__Scene images with change listings__:
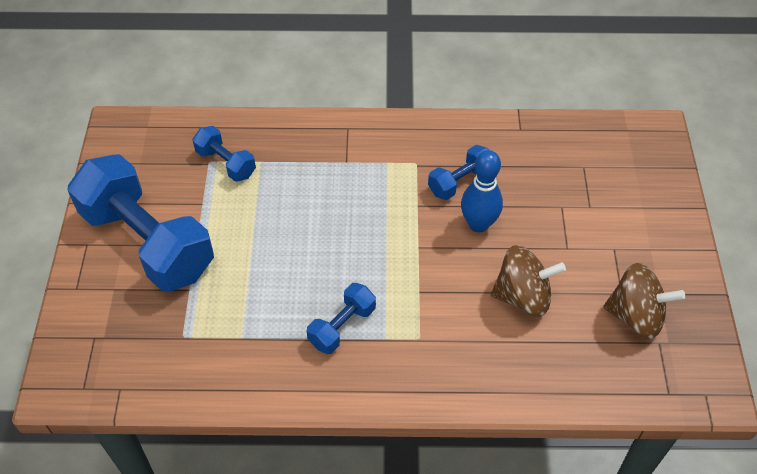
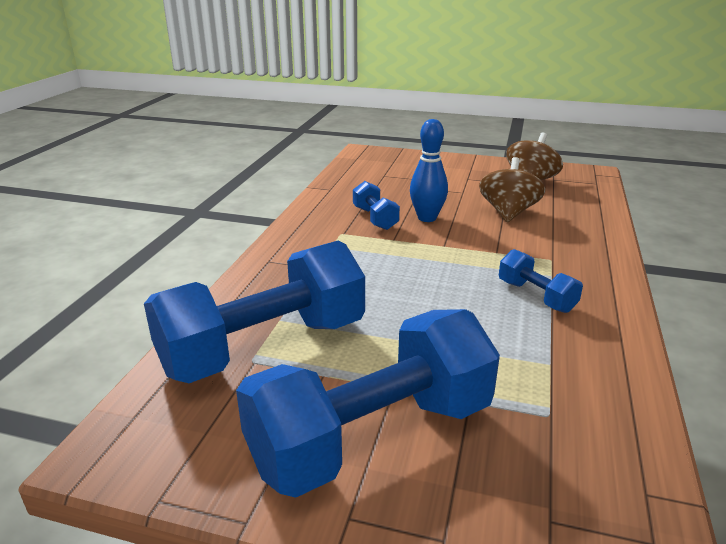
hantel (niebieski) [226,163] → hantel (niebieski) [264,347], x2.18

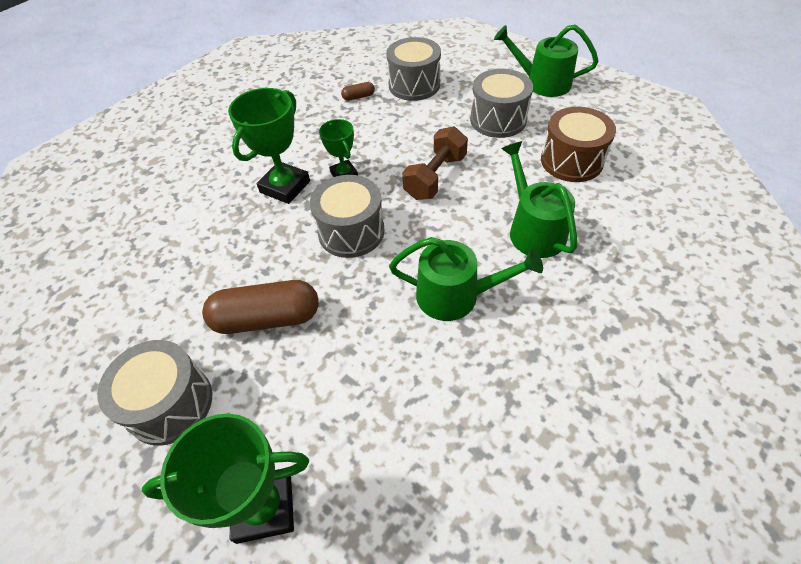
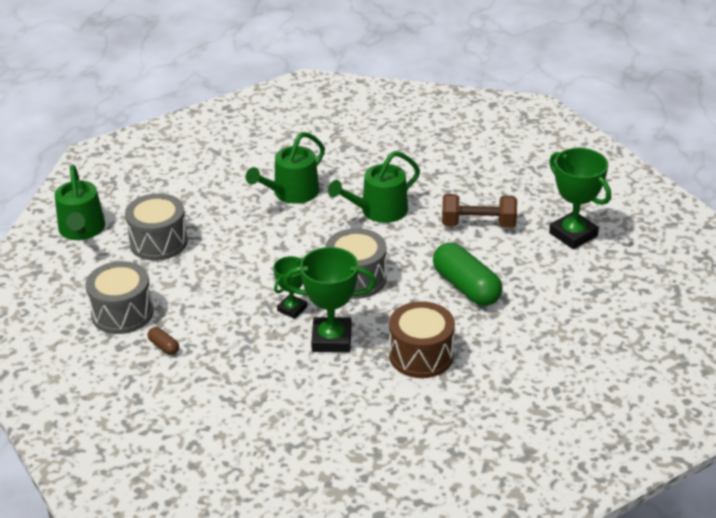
konewka (zielony) [455,296] → konewka (zielony) [379,211], 105 degrees counterclockwise
bęben (brązowy) [571,161] → bęben (brązowy) [421,355], move
kapsułka (brązowy) [267,318] → kapsułka (zielony) [466,287]
hantel (brązowy) [435,177] → hantel (brązowy) [478,224], move
bęben (szary) [170,404] → -

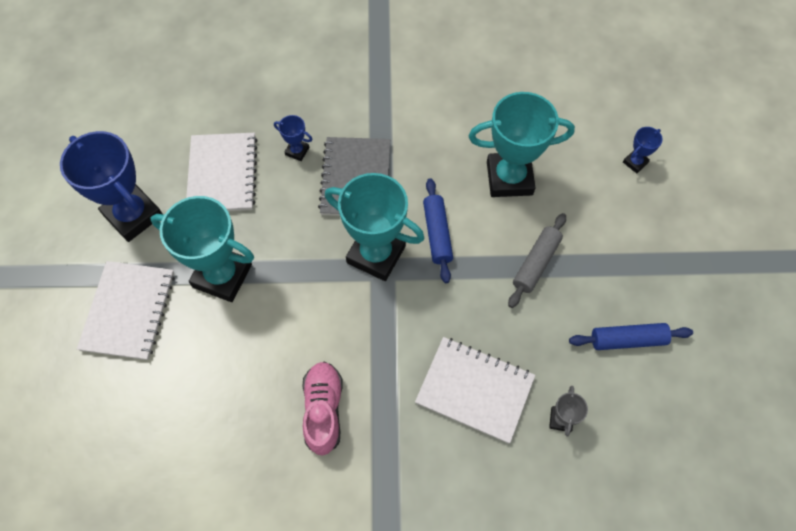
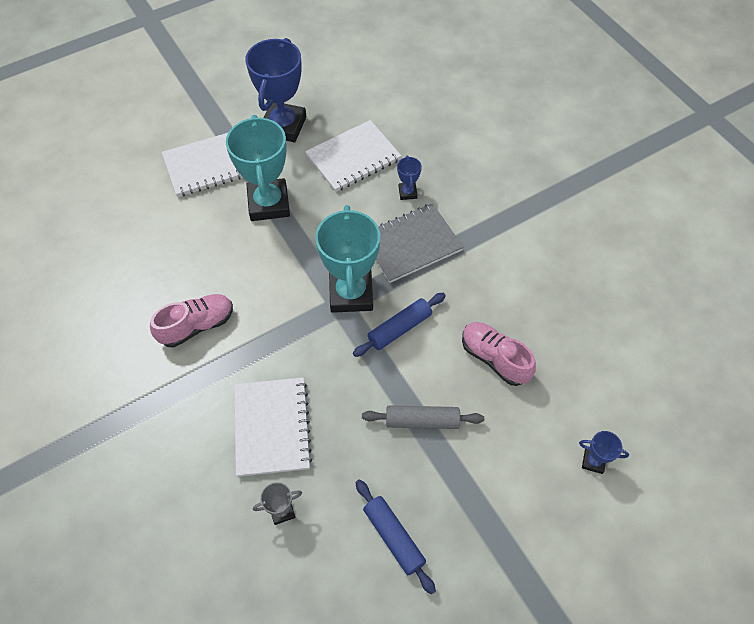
puchar (turkusowy) [509,178] → but (różowy) [494,358]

__TASK DETAILS__: The required output is the exact lines from the opening line of the entries through the line with "bęben (brązowy) [571,161]", inclusive, without pictures.

__SOLUTION FOR THIS EXERCISE__:
hantel (niebieski) [226,163] → hantel (niebieski) [264,347], x2.18

konewka (zielony) [455,296] → konewka (zielony) [379,211], 105 degrees counterclockwise
bęben (brązowy) [571,161] → bęben (brązowy) [421,355], move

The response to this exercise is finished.